WHAT YOU ARE ASKED TO DO:
Going through the lines below, tally those that include "bottle", and give only the number.

TASK MATERIAL:
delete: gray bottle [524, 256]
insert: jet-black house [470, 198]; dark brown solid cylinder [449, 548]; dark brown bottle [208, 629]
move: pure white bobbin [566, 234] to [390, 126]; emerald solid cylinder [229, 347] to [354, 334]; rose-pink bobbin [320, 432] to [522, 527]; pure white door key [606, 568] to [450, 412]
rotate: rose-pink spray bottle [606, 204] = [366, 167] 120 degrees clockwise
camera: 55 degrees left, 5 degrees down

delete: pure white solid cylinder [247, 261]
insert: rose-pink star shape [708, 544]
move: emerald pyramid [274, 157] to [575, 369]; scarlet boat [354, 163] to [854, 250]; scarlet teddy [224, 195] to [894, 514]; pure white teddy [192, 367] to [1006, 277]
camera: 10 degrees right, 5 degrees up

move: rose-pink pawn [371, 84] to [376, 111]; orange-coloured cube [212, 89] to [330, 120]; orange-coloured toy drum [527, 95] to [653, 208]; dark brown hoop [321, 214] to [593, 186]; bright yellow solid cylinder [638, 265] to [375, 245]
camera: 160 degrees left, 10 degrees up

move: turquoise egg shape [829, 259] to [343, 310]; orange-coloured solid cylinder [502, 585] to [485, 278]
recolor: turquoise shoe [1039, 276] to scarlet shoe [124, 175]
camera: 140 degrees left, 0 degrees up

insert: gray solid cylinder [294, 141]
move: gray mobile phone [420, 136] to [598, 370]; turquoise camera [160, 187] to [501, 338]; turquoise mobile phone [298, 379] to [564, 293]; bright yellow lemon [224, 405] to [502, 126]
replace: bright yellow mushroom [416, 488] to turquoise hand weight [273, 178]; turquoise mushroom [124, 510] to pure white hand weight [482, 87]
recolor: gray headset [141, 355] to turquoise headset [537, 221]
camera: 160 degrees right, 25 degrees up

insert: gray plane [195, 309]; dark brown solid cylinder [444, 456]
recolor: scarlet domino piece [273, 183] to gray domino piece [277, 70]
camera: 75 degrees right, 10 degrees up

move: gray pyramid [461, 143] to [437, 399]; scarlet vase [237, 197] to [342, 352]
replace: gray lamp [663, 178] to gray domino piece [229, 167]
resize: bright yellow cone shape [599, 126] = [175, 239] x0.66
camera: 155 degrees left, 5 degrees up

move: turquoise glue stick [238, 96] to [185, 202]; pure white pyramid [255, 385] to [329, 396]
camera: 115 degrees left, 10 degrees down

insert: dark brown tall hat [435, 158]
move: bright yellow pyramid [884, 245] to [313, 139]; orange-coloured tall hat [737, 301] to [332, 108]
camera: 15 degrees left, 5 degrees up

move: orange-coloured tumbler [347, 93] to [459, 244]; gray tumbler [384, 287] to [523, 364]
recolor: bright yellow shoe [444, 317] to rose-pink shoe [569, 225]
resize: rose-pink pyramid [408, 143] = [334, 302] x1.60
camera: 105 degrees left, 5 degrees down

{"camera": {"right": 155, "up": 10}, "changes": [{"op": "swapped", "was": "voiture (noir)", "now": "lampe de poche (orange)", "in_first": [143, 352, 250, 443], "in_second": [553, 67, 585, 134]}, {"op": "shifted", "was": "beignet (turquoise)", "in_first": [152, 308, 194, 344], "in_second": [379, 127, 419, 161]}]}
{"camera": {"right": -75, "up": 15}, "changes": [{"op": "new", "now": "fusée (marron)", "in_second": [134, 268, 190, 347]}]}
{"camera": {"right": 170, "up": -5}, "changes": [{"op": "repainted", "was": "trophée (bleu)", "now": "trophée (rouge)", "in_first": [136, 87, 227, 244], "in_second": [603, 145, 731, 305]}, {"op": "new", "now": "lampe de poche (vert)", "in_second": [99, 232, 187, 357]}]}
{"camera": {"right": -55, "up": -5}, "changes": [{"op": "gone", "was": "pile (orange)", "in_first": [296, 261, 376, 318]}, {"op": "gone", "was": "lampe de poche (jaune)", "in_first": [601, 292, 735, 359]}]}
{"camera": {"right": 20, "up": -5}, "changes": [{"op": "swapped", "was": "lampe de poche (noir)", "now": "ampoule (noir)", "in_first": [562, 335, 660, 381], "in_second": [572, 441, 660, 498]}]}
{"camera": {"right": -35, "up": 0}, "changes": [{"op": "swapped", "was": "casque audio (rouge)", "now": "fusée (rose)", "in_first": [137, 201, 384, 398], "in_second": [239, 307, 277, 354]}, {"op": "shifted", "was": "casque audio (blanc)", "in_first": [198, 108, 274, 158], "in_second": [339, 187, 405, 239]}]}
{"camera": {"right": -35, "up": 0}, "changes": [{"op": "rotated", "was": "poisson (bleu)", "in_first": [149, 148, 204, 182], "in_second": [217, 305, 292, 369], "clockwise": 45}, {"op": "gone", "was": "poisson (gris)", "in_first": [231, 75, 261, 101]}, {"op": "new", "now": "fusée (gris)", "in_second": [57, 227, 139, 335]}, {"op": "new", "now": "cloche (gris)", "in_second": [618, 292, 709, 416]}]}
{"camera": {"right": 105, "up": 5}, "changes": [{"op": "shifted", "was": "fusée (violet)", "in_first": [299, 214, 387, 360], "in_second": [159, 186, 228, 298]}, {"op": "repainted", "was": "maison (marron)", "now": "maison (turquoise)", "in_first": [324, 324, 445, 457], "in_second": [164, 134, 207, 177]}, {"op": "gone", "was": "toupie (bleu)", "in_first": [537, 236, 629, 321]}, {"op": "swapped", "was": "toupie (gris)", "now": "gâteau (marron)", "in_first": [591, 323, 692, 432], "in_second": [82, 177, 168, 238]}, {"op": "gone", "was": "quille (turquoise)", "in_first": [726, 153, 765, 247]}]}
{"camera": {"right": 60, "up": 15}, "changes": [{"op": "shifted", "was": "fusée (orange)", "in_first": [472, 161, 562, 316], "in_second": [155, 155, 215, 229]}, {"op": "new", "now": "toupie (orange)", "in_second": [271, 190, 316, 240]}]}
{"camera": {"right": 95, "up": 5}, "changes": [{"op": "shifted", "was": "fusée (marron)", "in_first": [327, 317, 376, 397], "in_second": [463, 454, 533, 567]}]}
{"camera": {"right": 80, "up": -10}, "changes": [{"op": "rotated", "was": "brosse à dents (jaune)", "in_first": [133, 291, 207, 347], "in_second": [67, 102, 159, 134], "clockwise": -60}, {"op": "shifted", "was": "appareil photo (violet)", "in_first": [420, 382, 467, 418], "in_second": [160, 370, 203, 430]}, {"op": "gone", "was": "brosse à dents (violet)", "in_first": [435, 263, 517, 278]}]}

FINISHED TASK:
3